** Assignment **
Your answer must consist of the records exactly as given, with no pictures included.

** Listed records **
--- START ---

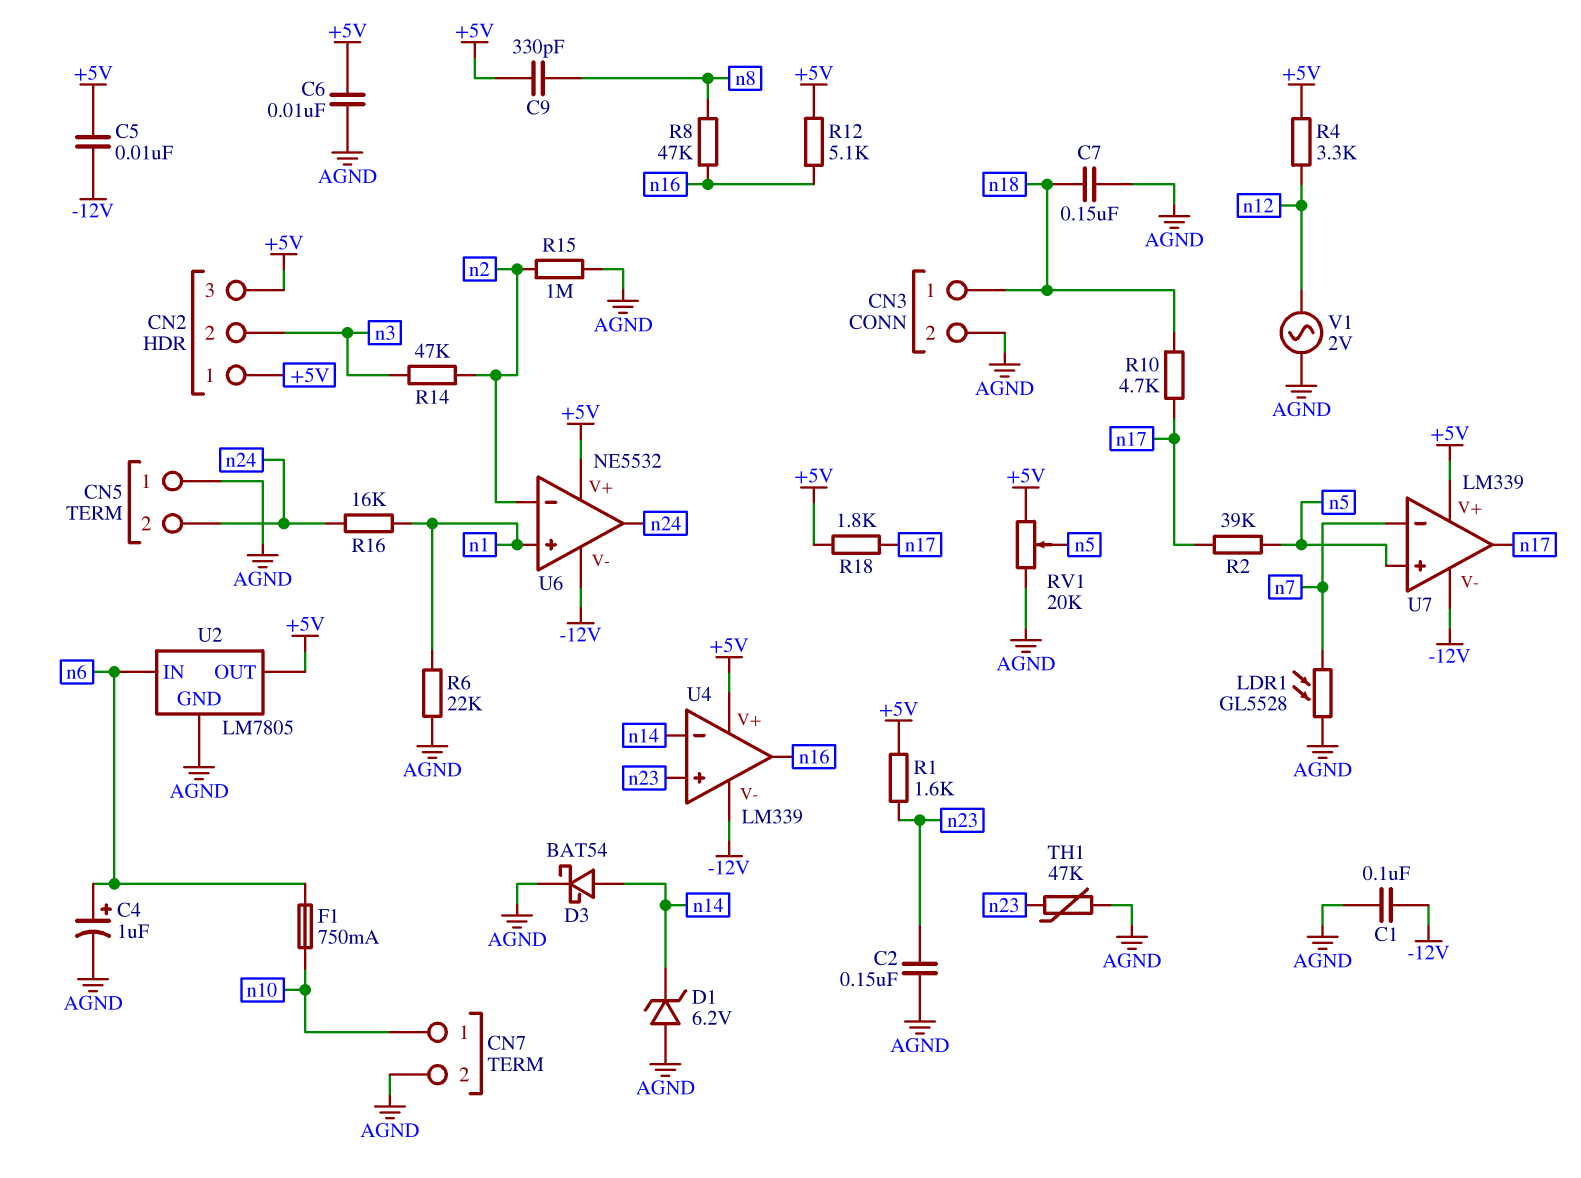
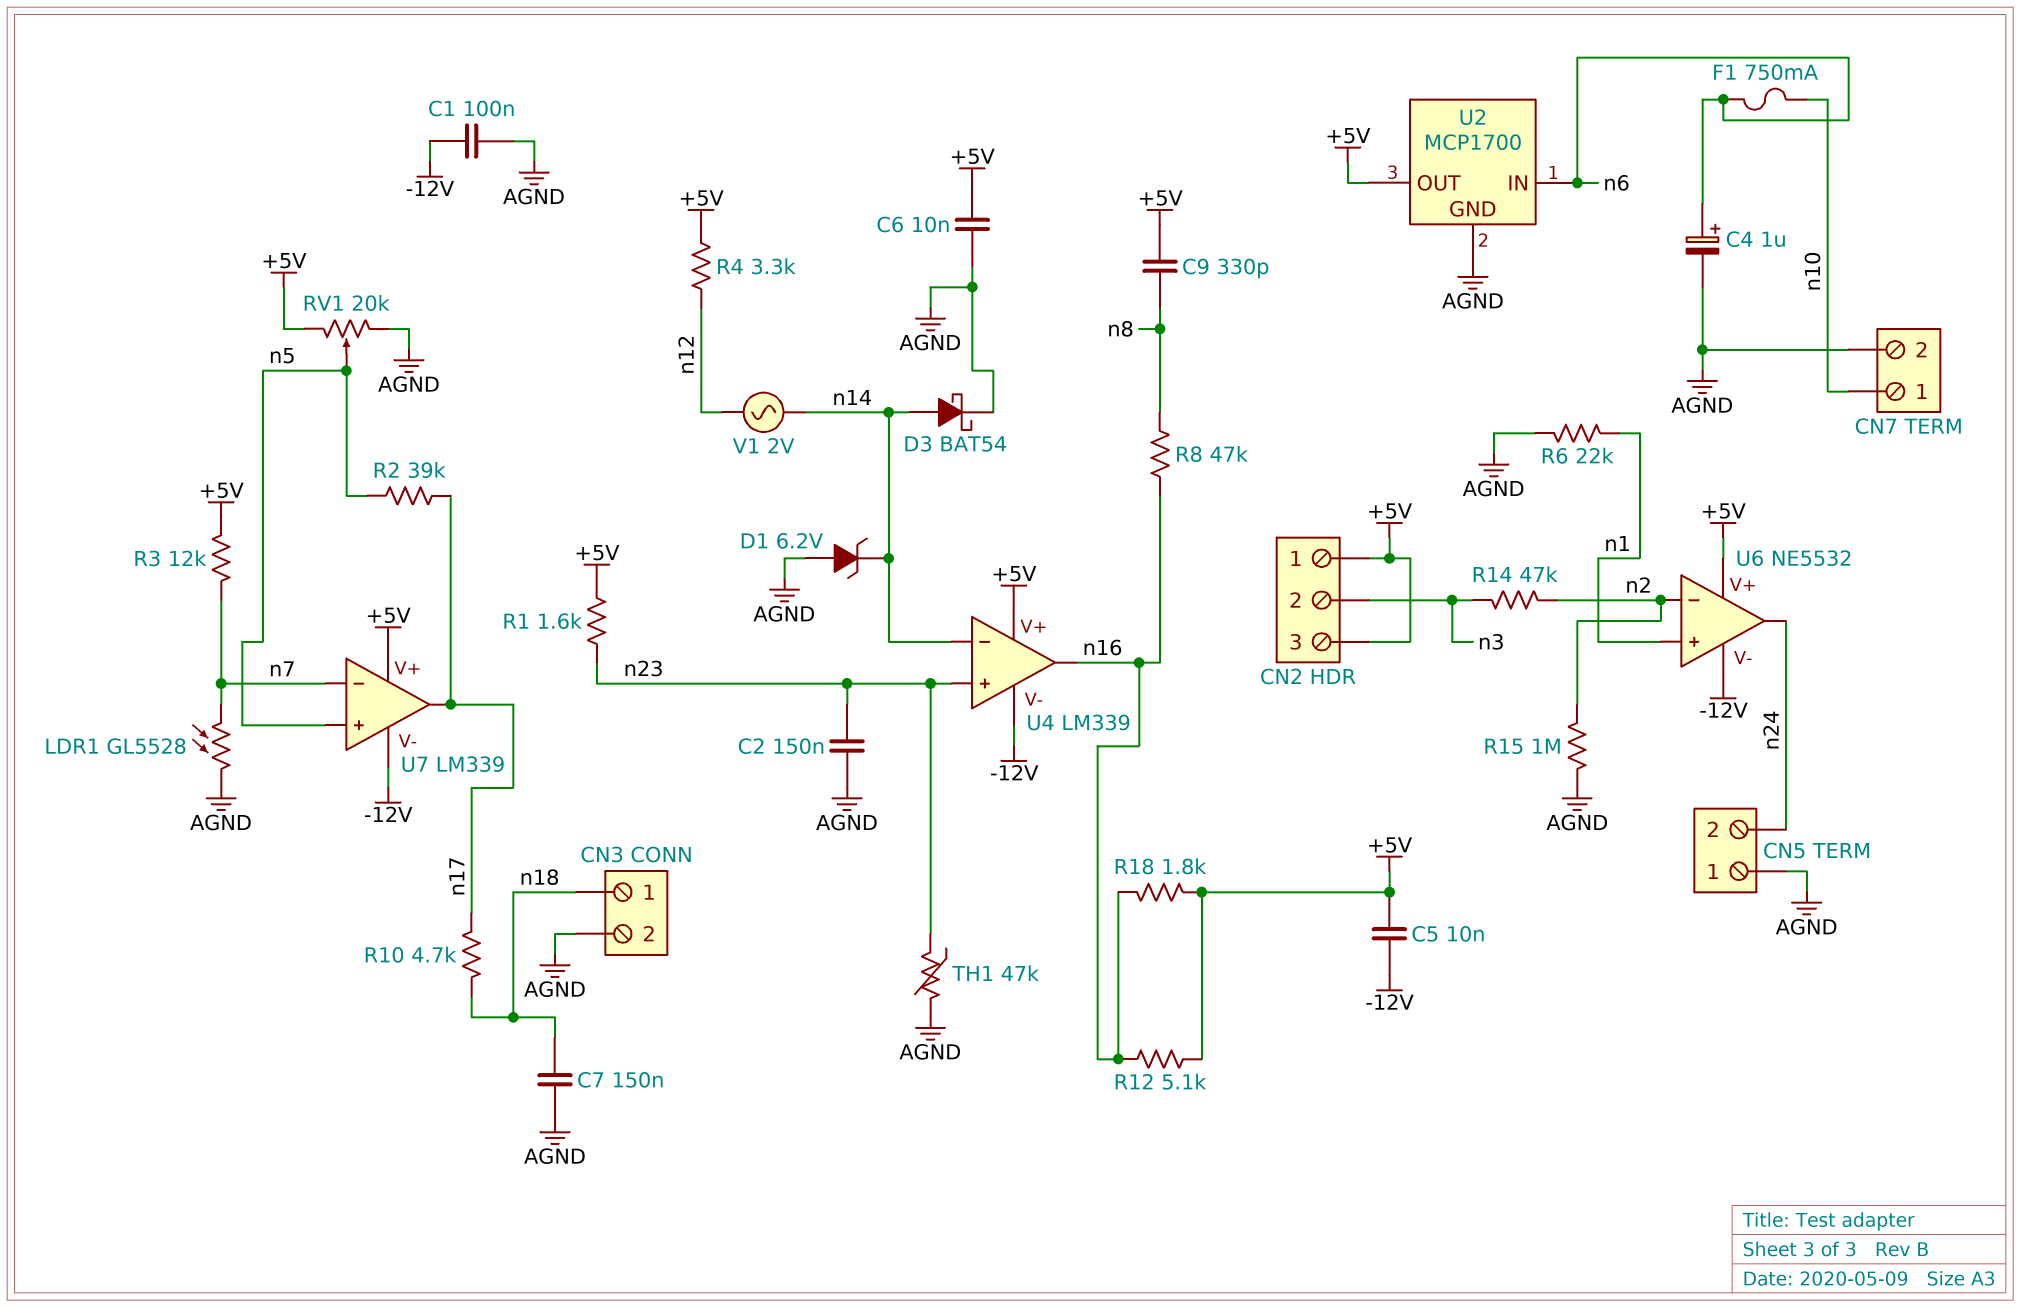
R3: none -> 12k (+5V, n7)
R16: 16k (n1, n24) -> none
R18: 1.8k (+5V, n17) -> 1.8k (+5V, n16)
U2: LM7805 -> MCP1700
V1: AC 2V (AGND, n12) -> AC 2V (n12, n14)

--- END ---

** Response **
R3: none -> 12k (+5V, n7)
R16: 16k (n1, n24) -> none
R18: 1.8k (+5V, n17) -> 1.8k (+5V, n16)
U2: LM7805 -> MCP1700
V1: AC 2V (AGND, n12) -> AC 2V (n12, n14)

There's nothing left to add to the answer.